▶ _MATERIAL SHOWN_

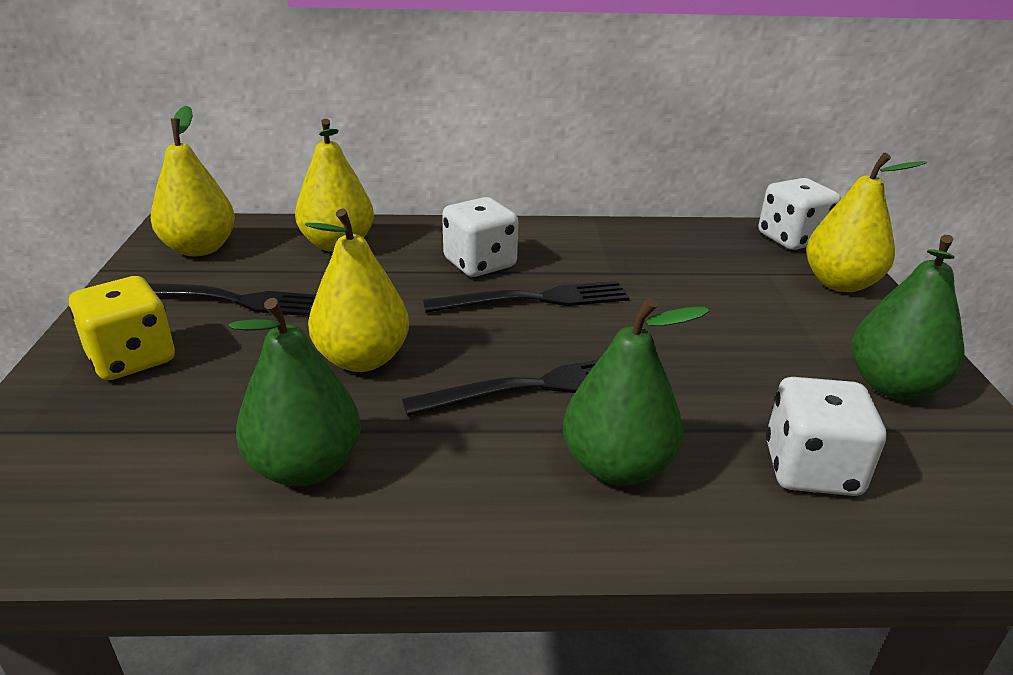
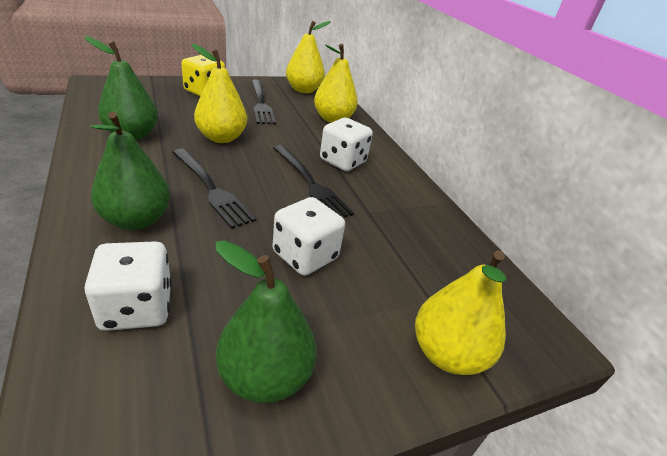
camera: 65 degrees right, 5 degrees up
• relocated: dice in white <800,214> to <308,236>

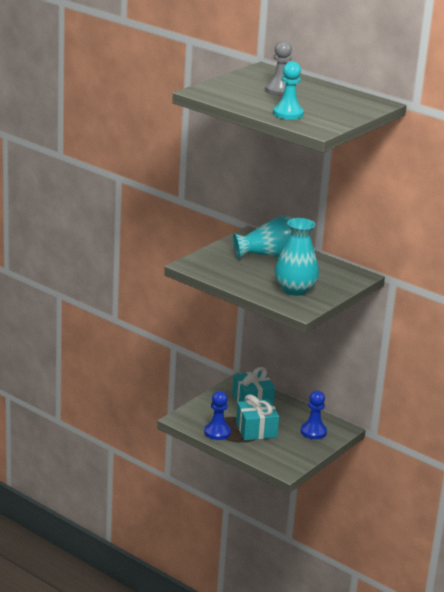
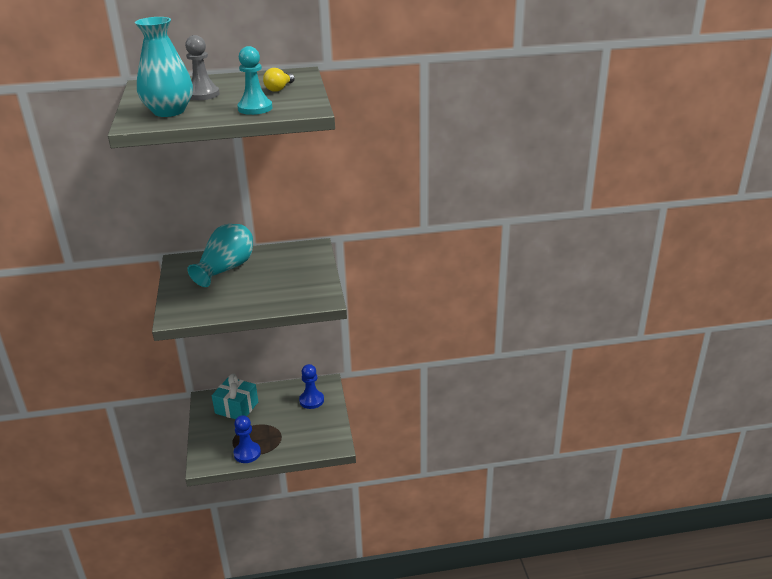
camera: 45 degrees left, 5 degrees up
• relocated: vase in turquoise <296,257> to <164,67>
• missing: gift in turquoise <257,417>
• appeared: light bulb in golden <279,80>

▶ _WHAT TO WORK ON_
Reproduce the lines from the one with "<296,257> to <164,67>" to the end of the data exactly, leaving out every earlier line.

▶ _RESPONSE TO THIS TASK_
• relocated: vase in turquoise <296,257> to <164,67>
• missing: gift in turquoise <257,417>
• appeared: light bulb in golden <279,80>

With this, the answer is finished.